Exercise input Block Start

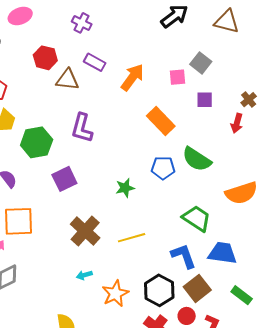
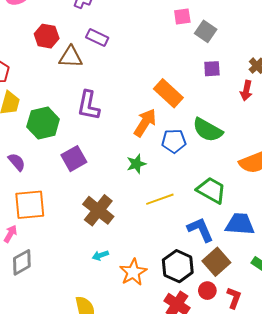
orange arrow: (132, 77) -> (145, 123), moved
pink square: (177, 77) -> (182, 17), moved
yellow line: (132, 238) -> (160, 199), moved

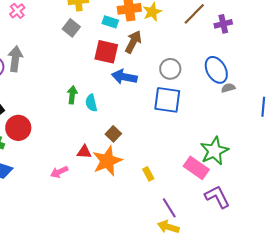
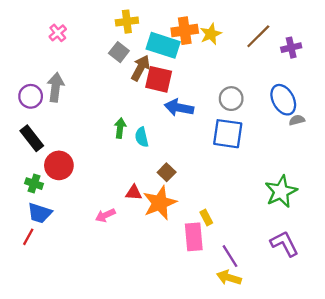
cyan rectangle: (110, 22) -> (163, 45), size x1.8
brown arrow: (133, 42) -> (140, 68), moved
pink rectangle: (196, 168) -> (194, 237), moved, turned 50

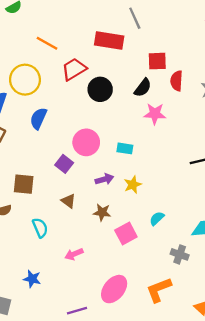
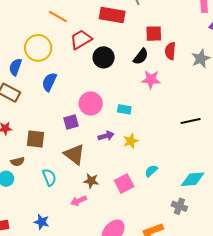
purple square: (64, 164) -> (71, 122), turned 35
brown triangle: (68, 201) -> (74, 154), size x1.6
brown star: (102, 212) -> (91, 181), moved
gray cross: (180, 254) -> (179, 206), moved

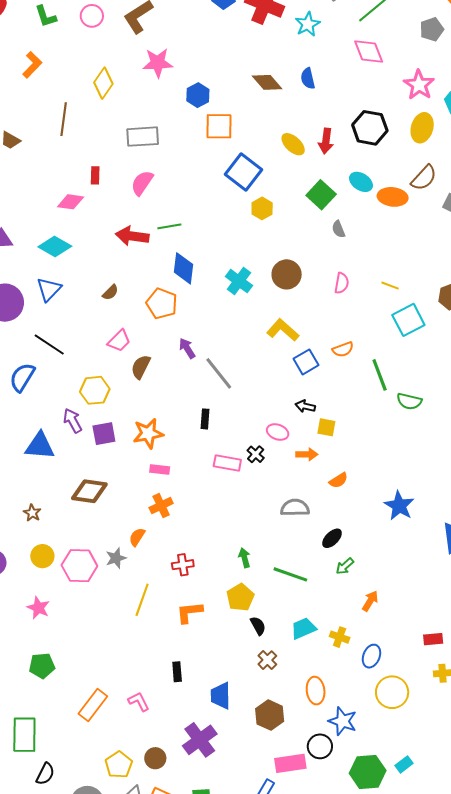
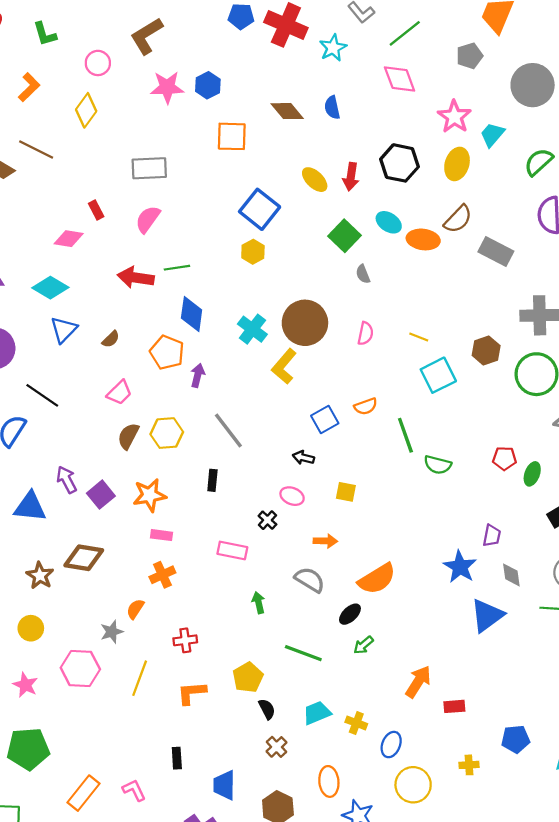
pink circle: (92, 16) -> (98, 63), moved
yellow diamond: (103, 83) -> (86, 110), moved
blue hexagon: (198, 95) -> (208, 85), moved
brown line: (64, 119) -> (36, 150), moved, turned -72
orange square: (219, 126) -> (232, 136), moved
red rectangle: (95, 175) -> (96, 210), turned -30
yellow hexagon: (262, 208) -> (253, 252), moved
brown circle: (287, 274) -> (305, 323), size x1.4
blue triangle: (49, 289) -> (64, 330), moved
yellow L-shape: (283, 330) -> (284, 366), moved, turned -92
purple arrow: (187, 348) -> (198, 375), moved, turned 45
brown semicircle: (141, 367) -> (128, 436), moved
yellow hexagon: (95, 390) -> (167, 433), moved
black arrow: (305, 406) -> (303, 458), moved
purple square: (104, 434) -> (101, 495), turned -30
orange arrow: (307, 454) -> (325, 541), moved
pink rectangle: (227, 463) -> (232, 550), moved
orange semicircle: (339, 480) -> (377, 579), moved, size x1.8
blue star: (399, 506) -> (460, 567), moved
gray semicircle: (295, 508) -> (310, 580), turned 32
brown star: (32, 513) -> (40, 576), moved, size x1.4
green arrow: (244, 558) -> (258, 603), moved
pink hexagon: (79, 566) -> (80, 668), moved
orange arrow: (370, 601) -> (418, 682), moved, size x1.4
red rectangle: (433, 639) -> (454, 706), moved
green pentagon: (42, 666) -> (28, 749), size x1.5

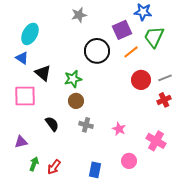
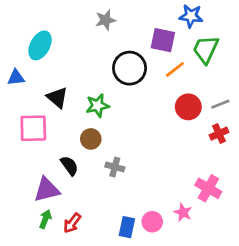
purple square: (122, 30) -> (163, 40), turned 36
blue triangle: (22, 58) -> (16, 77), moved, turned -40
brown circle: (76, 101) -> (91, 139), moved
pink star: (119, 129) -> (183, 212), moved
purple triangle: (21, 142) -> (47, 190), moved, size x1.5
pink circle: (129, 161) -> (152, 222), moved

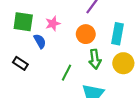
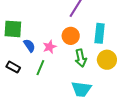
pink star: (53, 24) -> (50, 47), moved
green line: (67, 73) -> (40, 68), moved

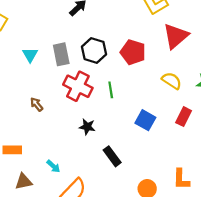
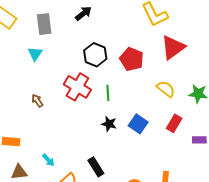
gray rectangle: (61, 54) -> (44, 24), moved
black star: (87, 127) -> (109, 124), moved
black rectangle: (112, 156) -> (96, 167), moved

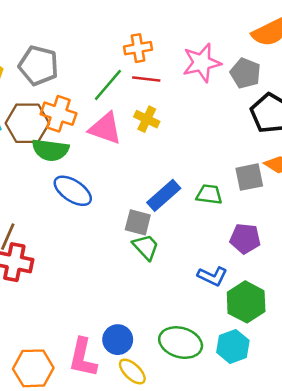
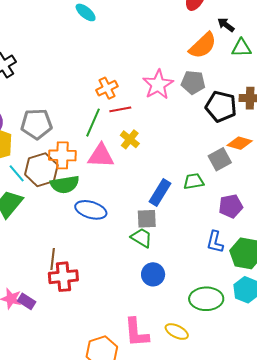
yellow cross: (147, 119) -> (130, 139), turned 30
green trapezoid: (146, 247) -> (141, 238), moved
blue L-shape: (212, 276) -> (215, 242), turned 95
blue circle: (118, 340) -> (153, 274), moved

Exercise input Block End

How to complete this task: Print the lines of the entries, exactly, from the one containing "yellow cross: (147, 119)" down to the final line, and leave out all the others.

Response:
yellow cross: (147, 119) -> (130, 139), turned 30
green trapezoid: (146, 247) -> (141, 238), moved
blue L-shape: (212, 276) -> (215, 242), turned 95
blue circle: (118, 340) -> (153, 274), moved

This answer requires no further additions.